• _Exercise details_: For each entry below, write an exact copy and leave out the images.

• _Scene comparison data_:

===

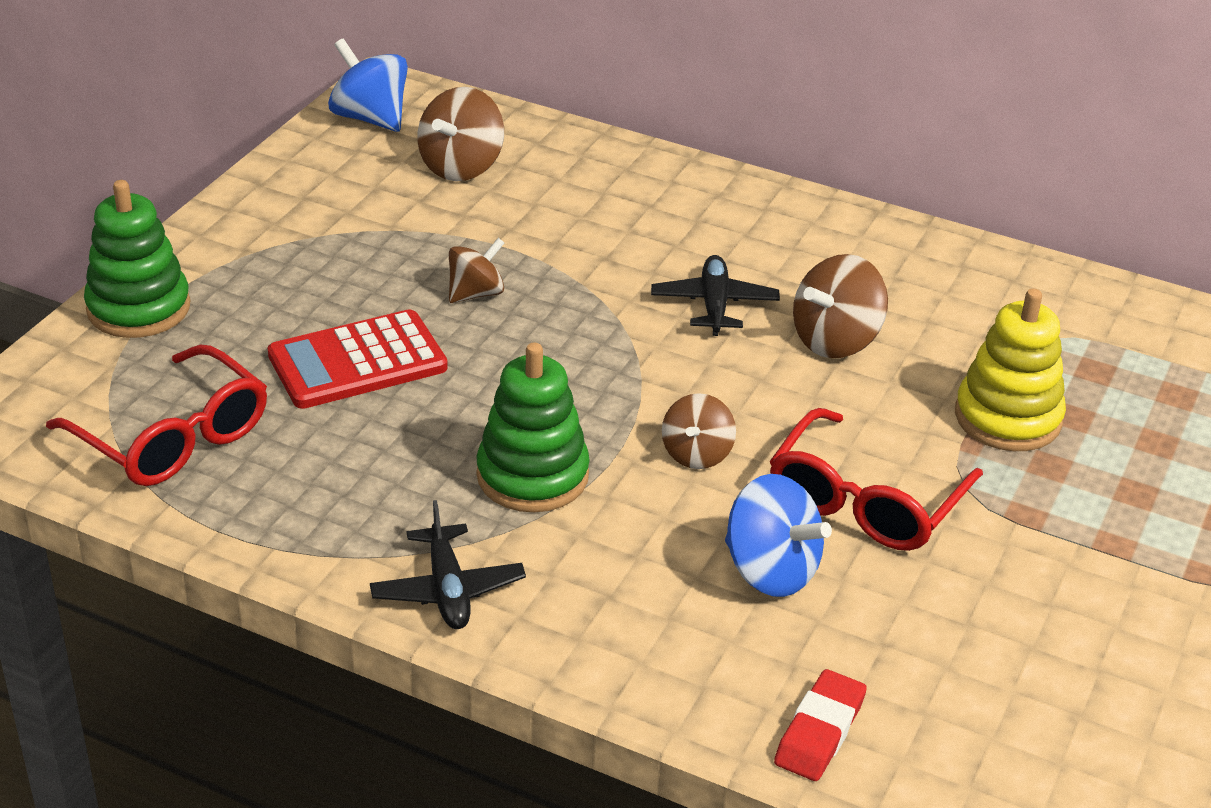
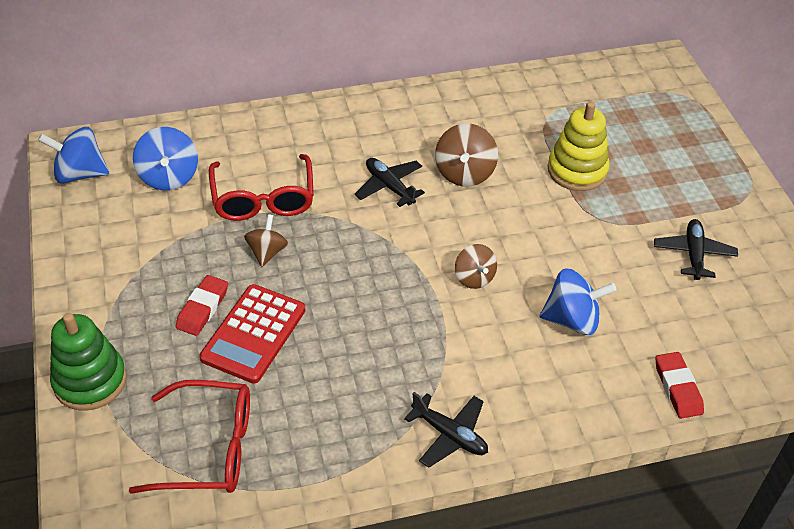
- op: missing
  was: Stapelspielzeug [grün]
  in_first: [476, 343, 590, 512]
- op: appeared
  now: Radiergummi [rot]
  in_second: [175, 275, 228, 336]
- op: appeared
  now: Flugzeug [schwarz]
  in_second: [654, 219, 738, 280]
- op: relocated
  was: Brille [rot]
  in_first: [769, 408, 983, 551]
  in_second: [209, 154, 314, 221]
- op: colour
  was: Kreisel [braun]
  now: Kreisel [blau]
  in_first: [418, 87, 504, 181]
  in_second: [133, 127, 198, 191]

===

• _Output of the exercise_:
- op: missing
  was: Stapelspielzeug [grün]
  in_first: [476, 343, 590, 512]
- op: appeared
  now: Radiergummi [rot]
  in_second: [175, 275, 228, 336]
- op: appeared
  now: Flugzeug [schwarz]
  in_second: [654, 219, 738, 280]
- op: relocated
  was: Brille [rot]
  in_first: [769, 408, 983, 551]
  in_second: [209, 154, 314, 221]
- op: colour
  was: Kreisel [braun]
  now: Kreisel [blau]
  in_first: [418, 87, 504, 181]
  in_second: [133, 127, 198, 191]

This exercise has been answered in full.